__TASK GOAL__: Transcribe all the lines below exactly. Omit the pictures.

*** ENTRIES SHOWN Section Begins ***

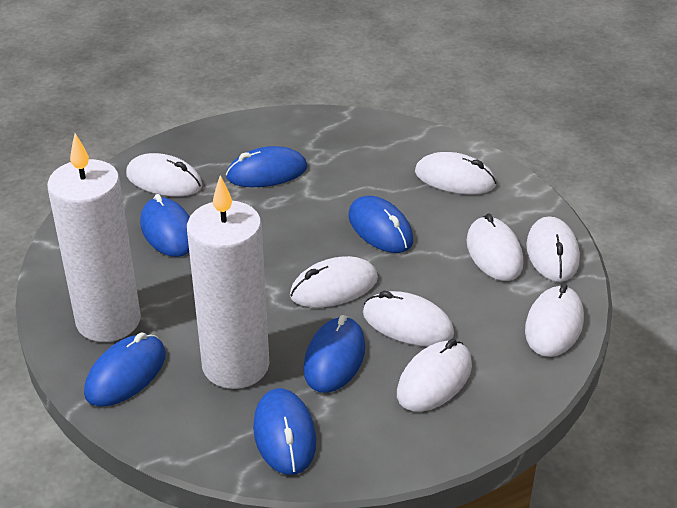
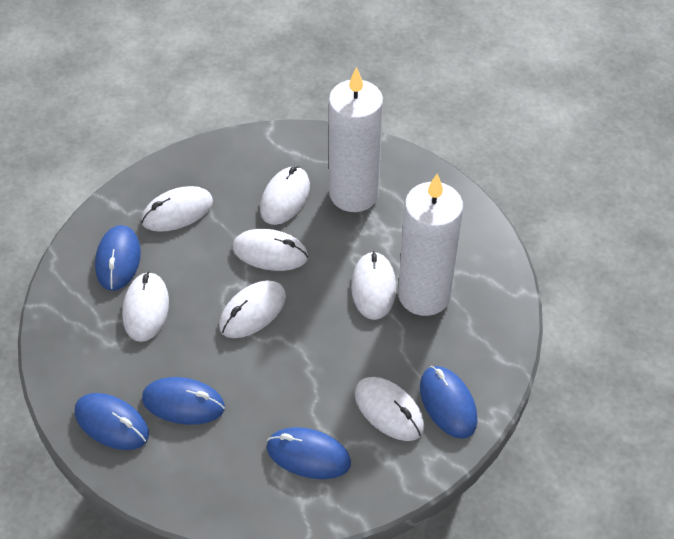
blue mouse: 6 -> 5
white mouse: 8 -> 7

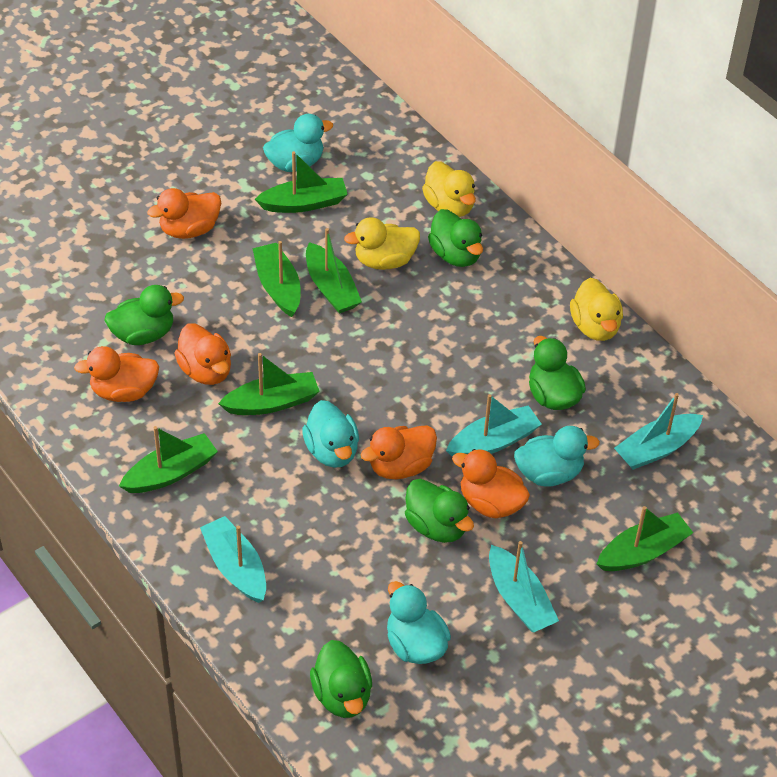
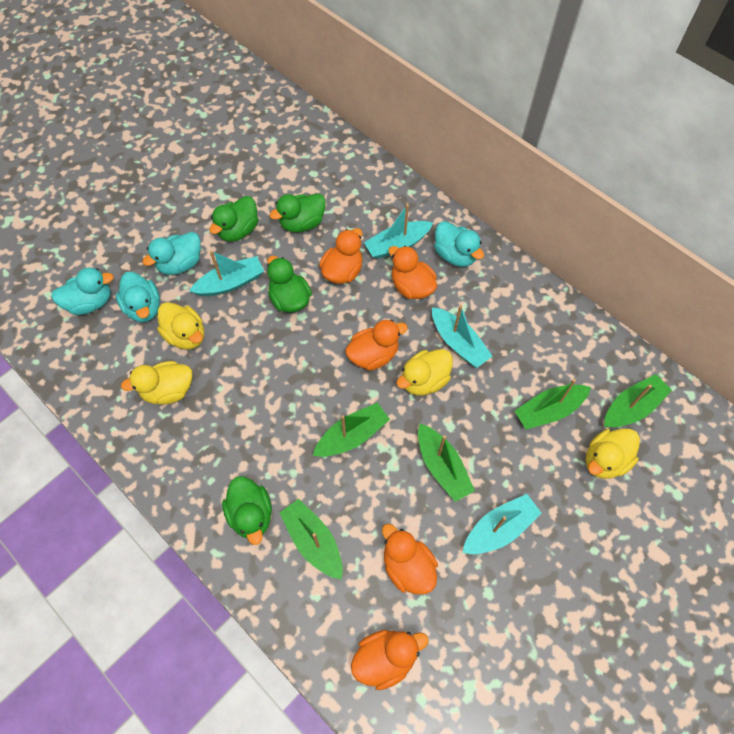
green boat: 6 -> 5
green duck: 5 -> 4
yellow duck: 3 -> 4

*** ENTRIES SHOWN Section Ends ***

__ANSWER SECTION__:
blue mouse: 6 -> 5
white mouse: 8 -> 7

green boat: 6 -> 5
green duck: 5 -> 4
yellow duck: 3 -> 4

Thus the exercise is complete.